THE INPUT Block Start
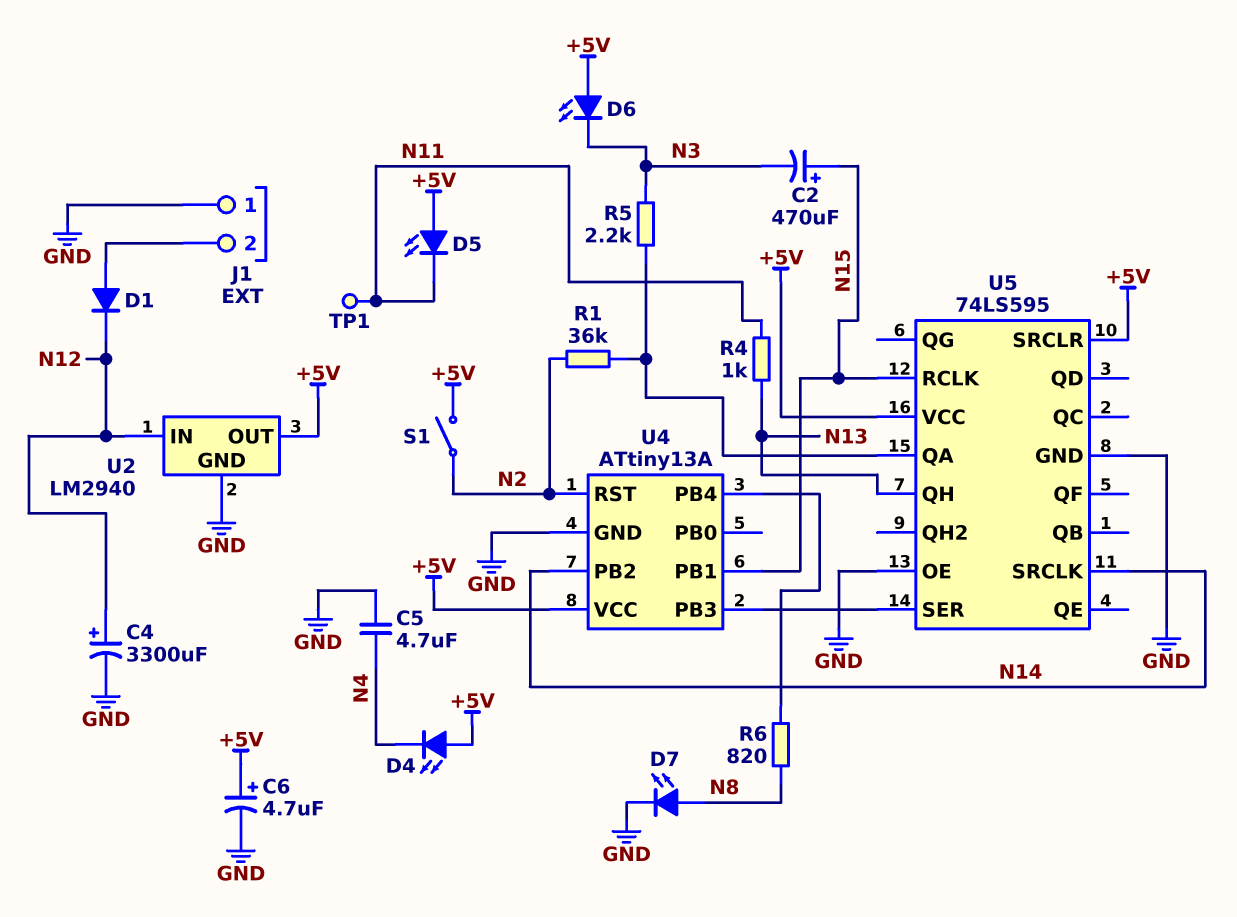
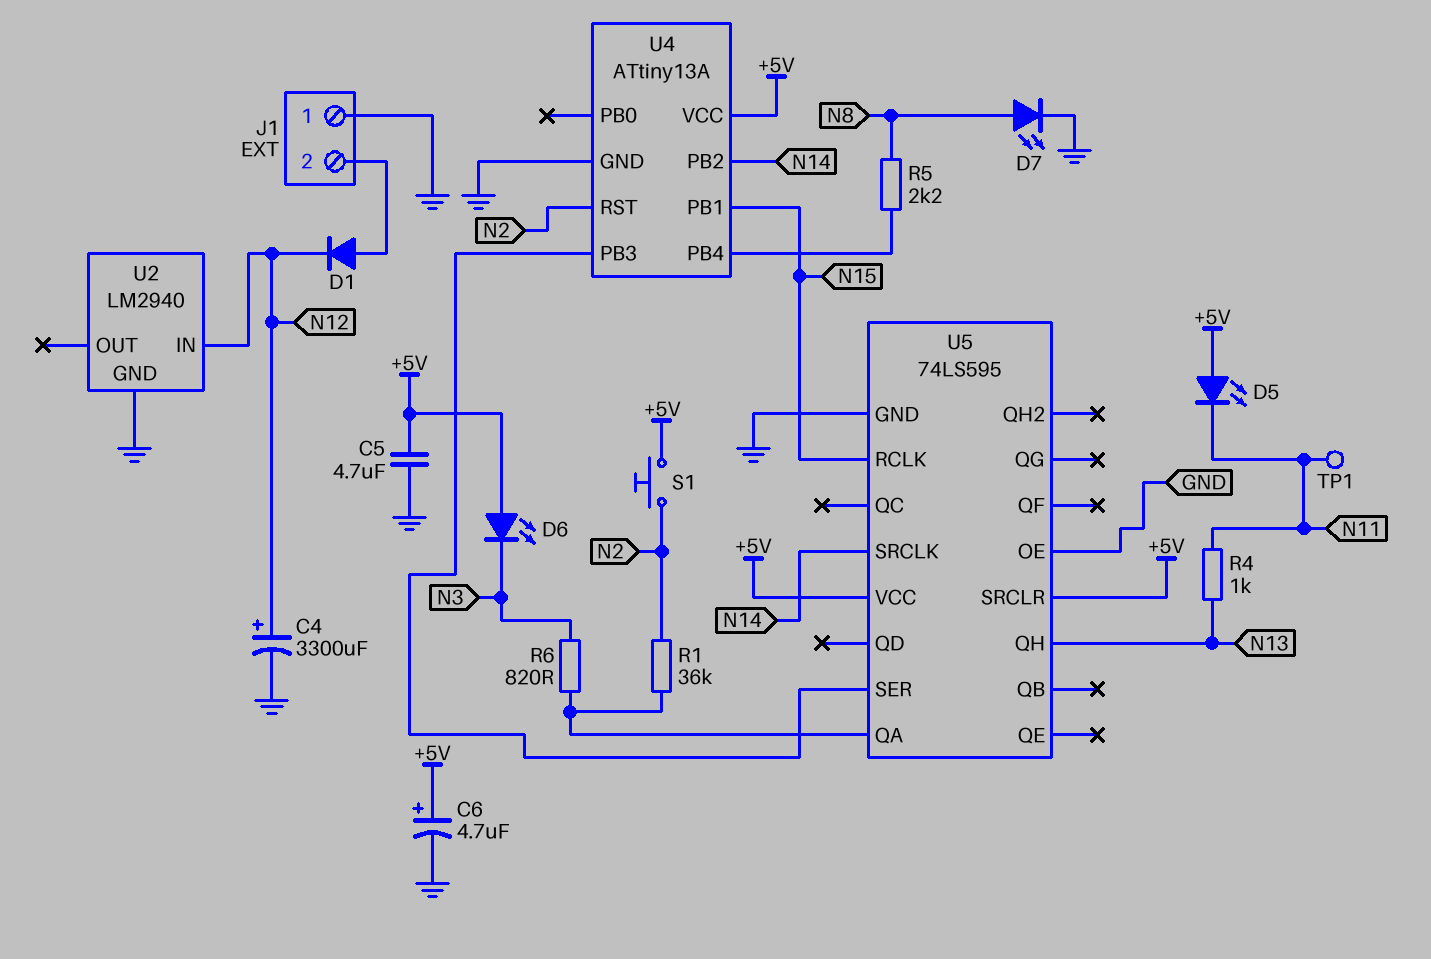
C2: 470uF (plus N15, minus N3) -> none
C5: 4.7uF (GND, N4) -> 4.7uF (+5V, GND)
D4: LED (A +5V, K N4) -> none
R5: 2.2k (N3, U5/QA) -> 2.2k (N8, U4/PB4)
R6: 820 (N8, U4/PB4) -> 820 (N3, U5/QA)
S1: switch (+5V, N2) -> button (+5V, N2)
U2 pin OUT: +5V -> none

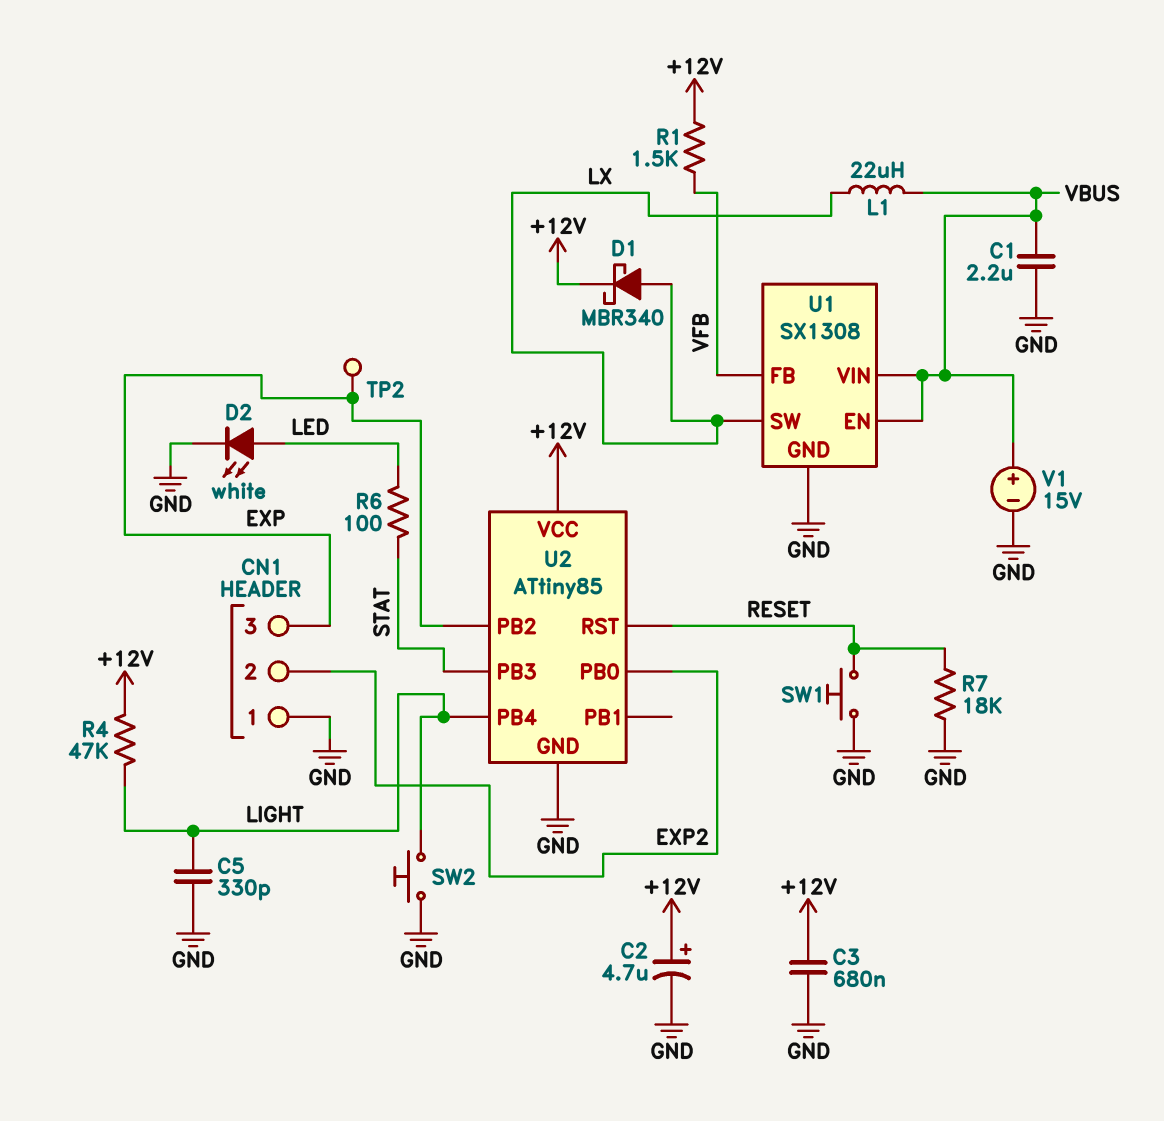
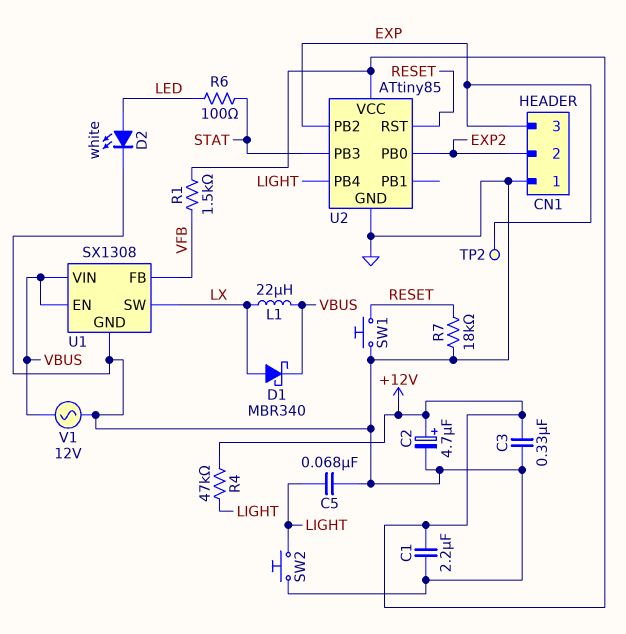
C1: 2.2uF (GND, VBUS) -> 2.2uF (+12V, GND)
C3: 680nF (+12V, GND) -> 330nF (+12V, GND)
C5: 330pF (GND, LIGHT) -> 68nF (GND, LIGHT)
D1: schottky MBR340 (A LX, K +12V) -> schottky MBR340 (A LX, K VBUS)
V1: 15V (plus VBUS, minus GND) -> AC 12V (GND, VBUS)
THE INPUT Block End
Without the pictures, repeat the listing word for word.

RESULT —
C2: 470uF (plus N15, minus N3) -> none
C5: 4.7uF (GND, N4) -> 4.7uF (+5V, GND)
D4: LED (A +5V, K N4) -> none
R5: 2.2k (N3, U5/QA) -> 2.2k (N8, U4/PB4)
R6: 820 (N8, U4/PB4) -> 820 (N3, U5/QA)
S1: switch (+5V, N2) -> button (+5V, N2)
U2 pin OUT: +5V -> none

C1: 2.2uF (GND, VBUS) -> 2.2uF (+12V, GND)
C3: 680nF (+12V, GND) -> 330nF (+12V, GND)
C5: 330pF (GND, LIGHT) -> 68nF (GND, LIGHT)
D1: schottky MBR340 (A LX, K +12V) -> schottky MBR340 (A LX, K VBUS)
V1: 15V (plus VBUS, minus GND) -> AC 12V (GND, VBUS)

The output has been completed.